-- PROVIDED DATA follows --

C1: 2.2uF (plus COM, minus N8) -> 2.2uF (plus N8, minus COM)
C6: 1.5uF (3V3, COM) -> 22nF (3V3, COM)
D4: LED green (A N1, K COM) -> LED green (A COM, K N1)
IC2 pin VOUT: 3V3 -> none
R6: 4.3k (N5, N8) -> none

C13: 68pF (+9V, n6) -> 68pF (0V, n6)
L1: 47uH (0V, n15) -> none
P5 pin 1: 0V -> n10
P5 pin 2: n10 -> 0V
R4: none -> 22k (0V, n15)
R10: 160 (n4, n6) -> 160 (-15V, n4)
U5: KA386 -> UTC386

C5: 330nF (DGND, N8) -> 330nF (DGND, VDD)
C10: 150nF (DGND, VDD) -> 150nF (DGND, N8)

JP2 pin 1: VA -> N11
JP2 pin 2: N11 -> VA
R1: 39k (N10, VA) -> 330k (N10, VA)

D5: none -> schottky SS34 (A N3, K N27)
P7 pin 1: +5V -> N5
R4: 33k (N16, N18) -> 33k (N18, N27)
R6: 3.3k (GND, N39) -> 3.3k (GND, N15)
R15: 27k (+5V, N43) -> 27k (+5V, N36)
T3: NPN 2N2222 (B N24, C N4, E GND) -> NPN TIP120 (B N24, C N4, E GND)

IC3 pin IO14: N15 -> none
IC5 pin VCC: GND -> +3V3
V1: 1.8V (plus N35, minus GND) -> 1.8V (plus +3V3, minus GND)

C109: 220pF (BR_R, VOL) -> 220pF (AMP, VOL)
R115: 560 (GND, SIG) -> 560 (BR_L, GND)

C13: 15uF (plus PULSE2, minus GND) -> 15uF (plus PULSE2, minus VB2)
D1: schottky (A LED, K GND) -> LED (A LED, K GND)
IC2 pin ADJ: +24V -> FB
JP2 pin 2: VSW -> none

-- PROVIDED DATA concluded --

## TASK DESCRIPTION
For every line in the data above that holds "schottky", return the line itself.

## OUTPUT
D5: none -> schottky SS34 (A N3, K N27)
D1: schottky (A LED, K GND) -> LED (A LED, K GND)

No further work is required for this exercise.